**Data supplied**.
* * *

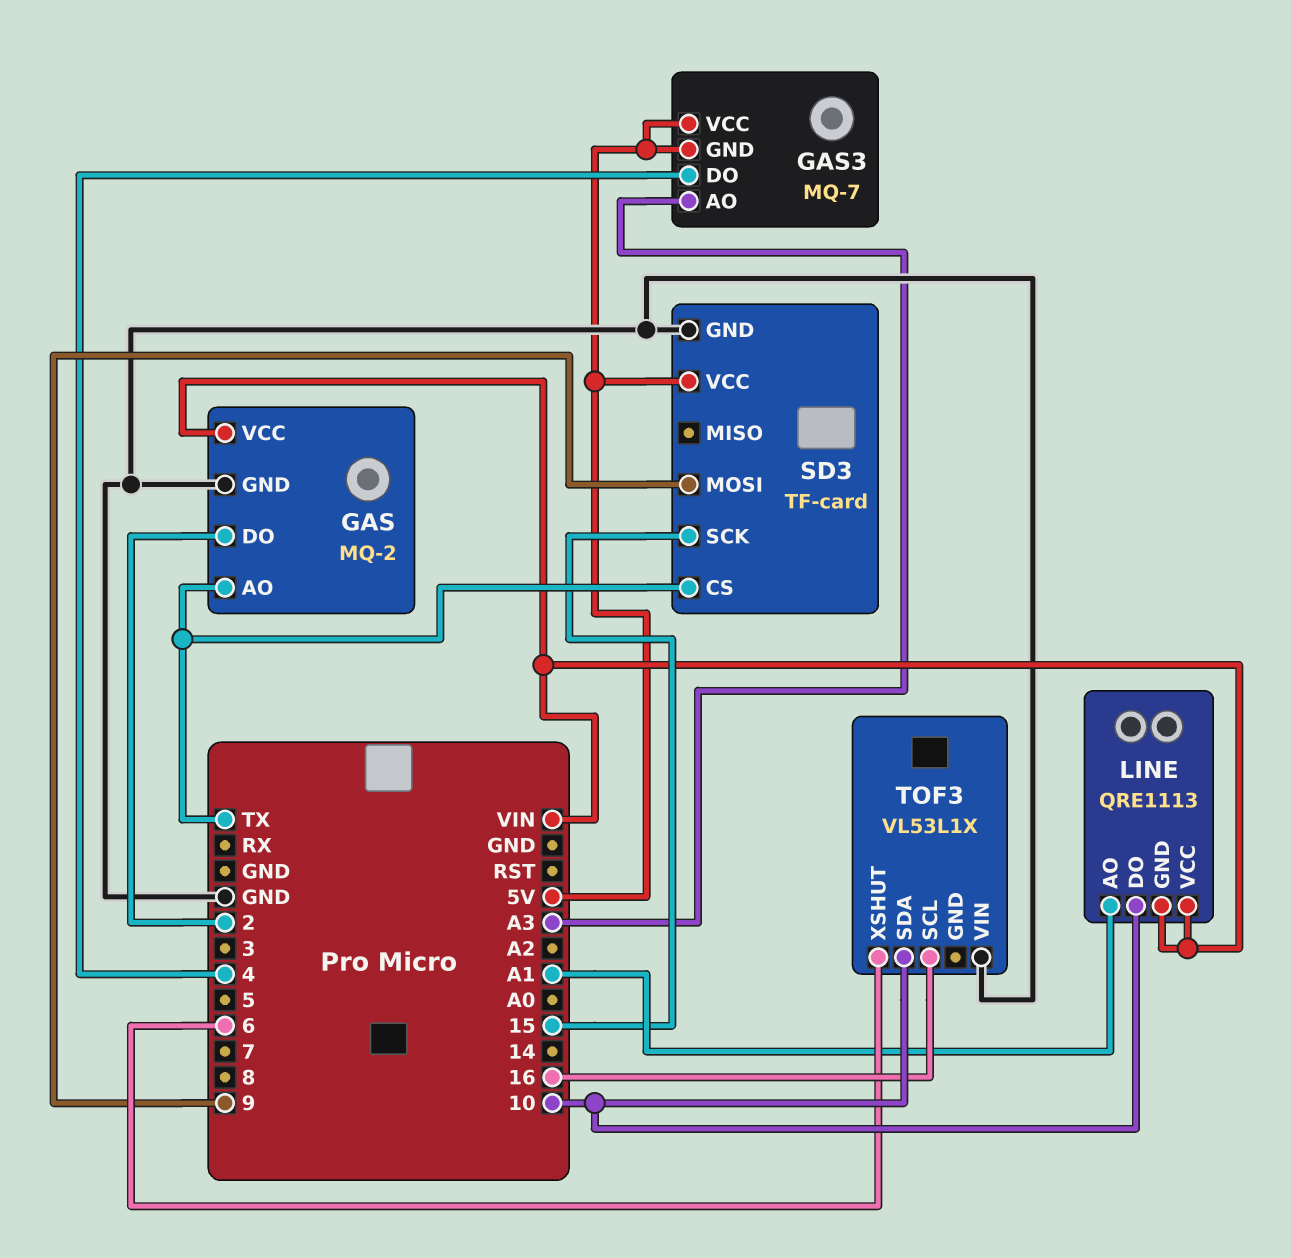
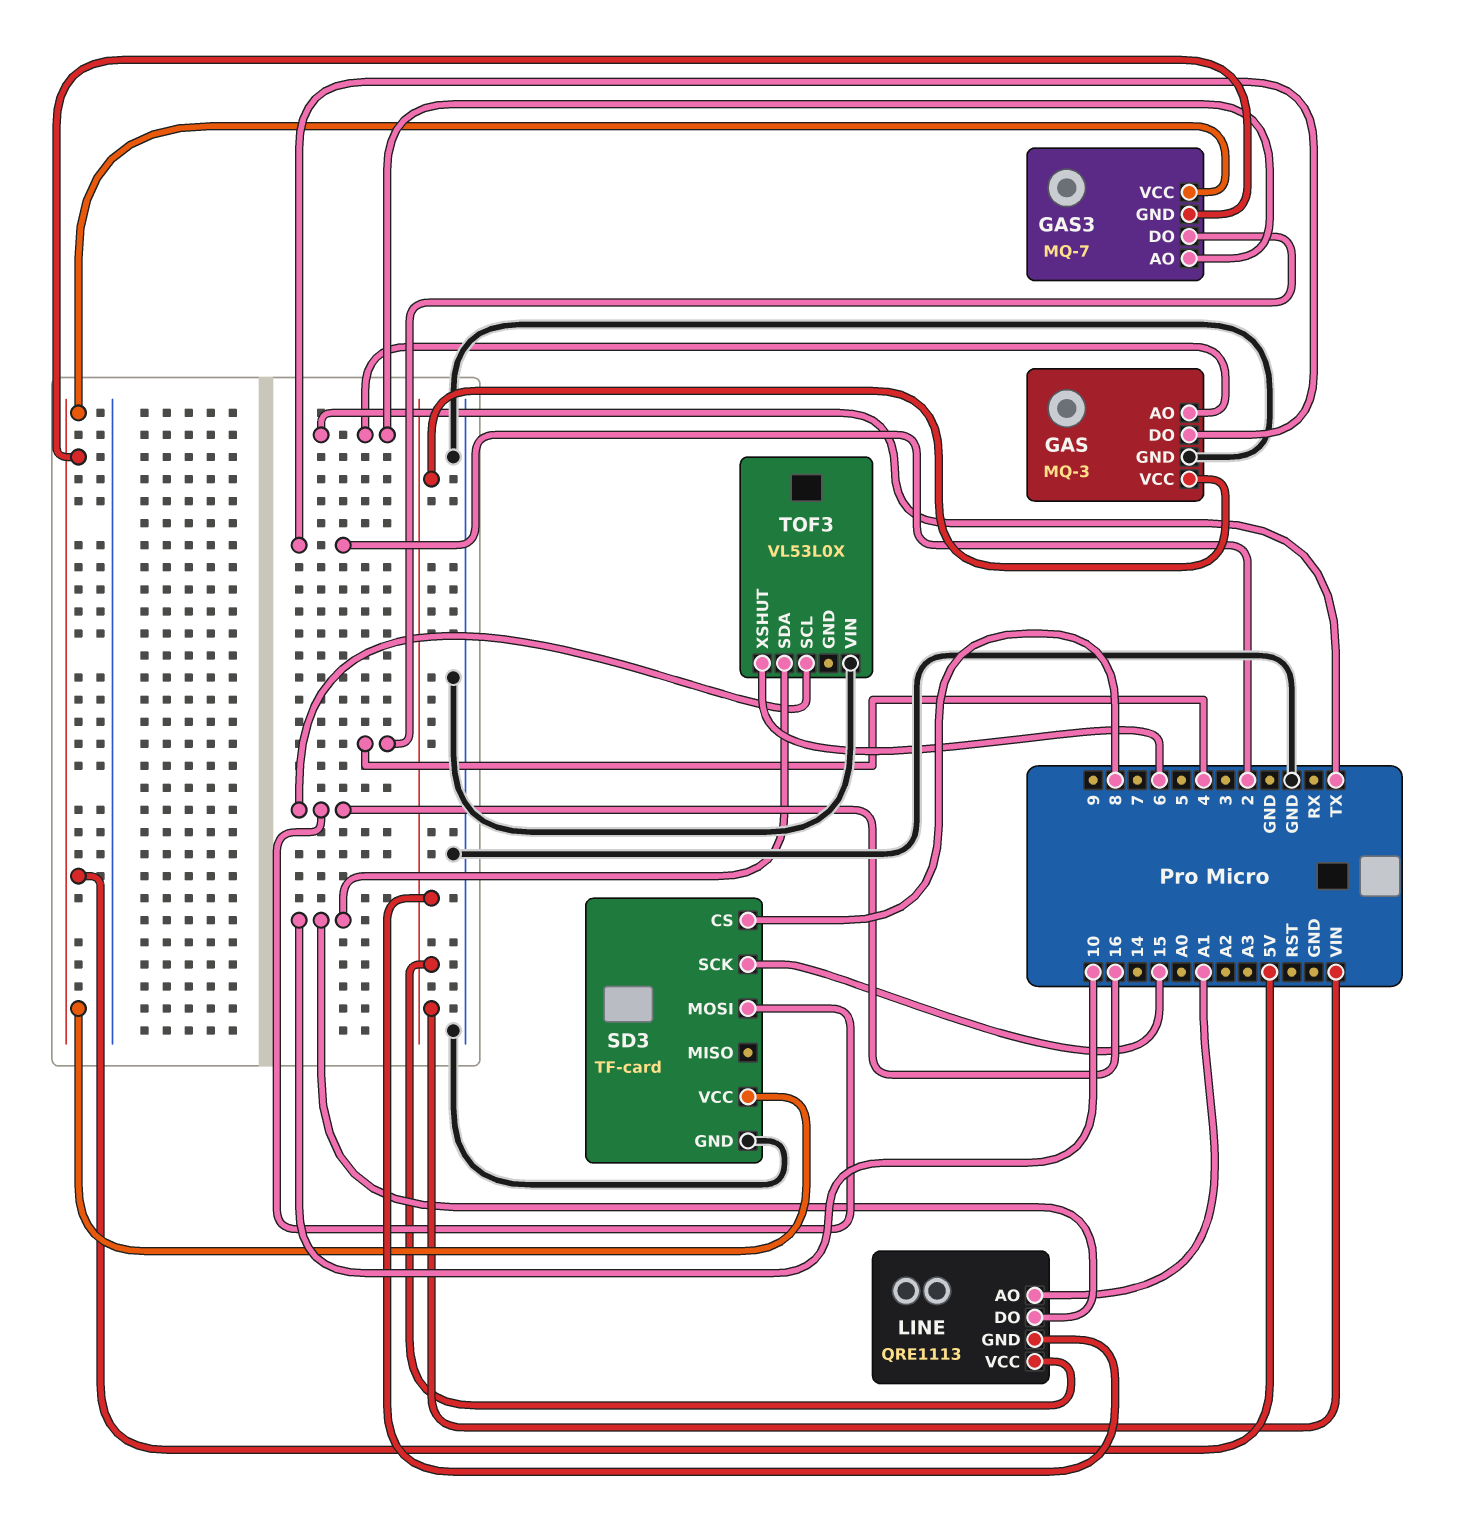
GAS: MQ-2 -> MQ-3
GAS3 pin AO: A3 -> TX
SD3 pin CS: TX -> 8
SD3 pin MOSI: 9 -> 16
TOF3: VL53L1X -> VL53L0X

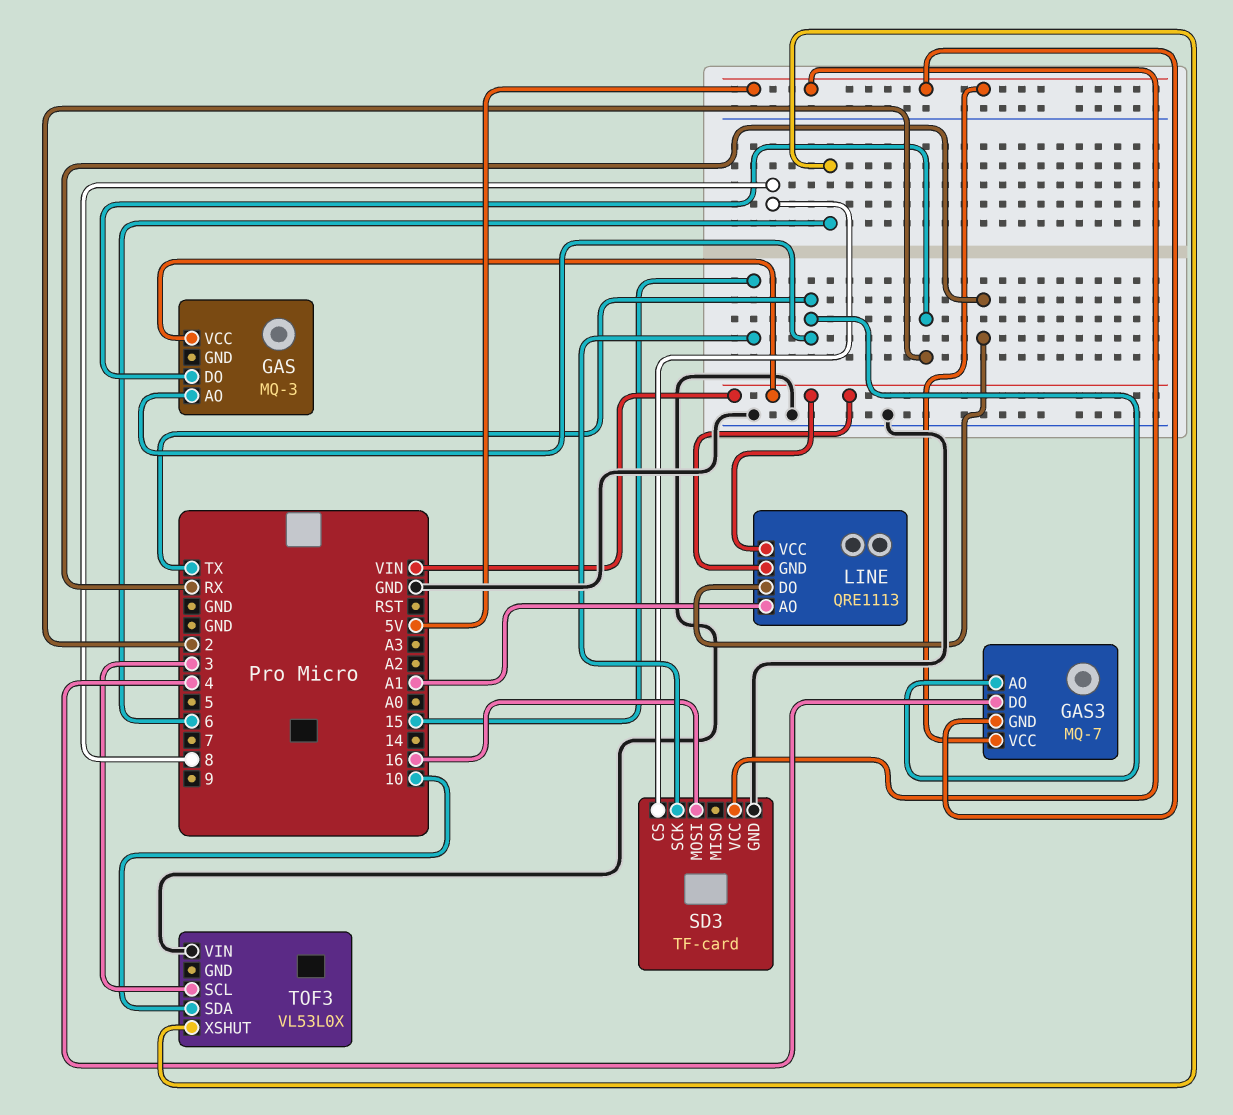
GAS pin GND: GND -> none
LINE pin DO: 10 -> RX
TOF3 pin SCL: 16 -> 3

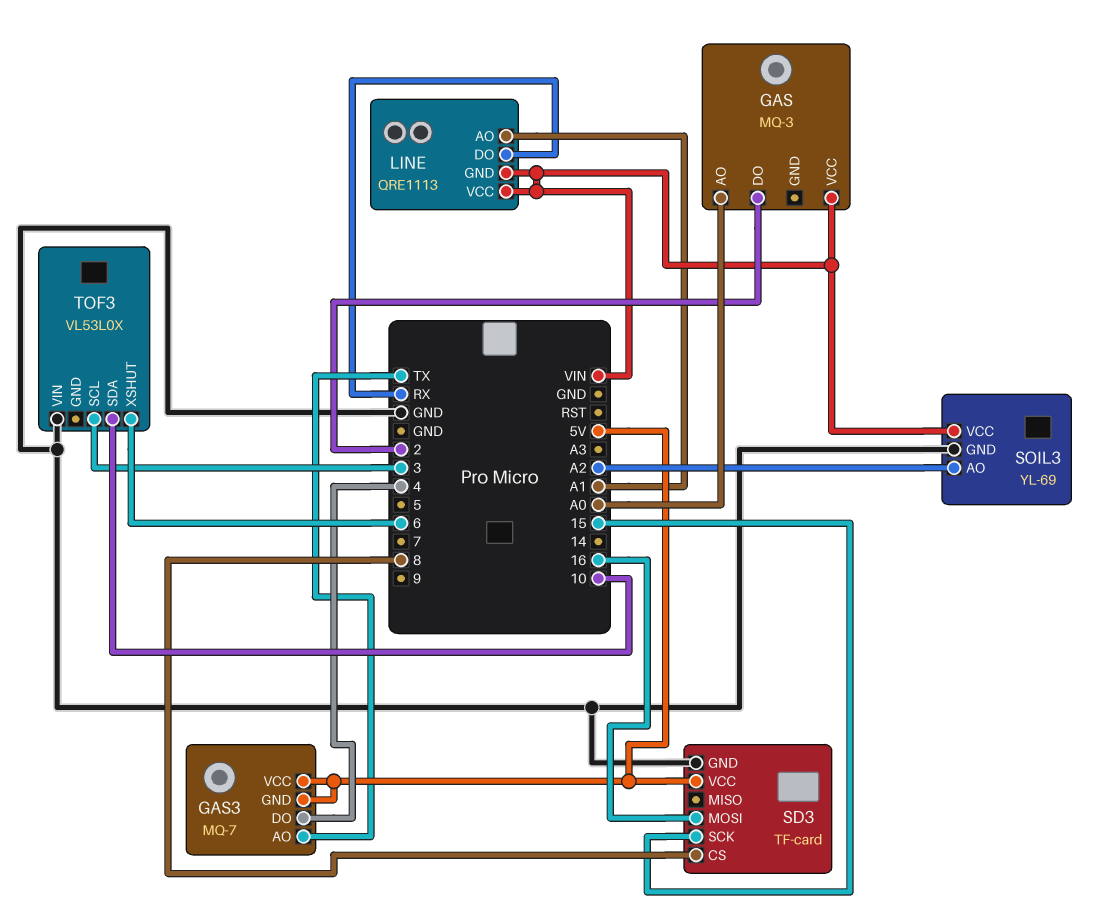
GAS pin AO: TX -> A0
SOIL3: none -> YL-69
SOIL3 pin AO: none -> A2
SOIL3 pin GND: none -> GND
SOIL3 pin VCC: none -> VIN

* * *

**Work to complete**. All that is required is the number of lines in the data above that contain the word "none".

**Result below**. 5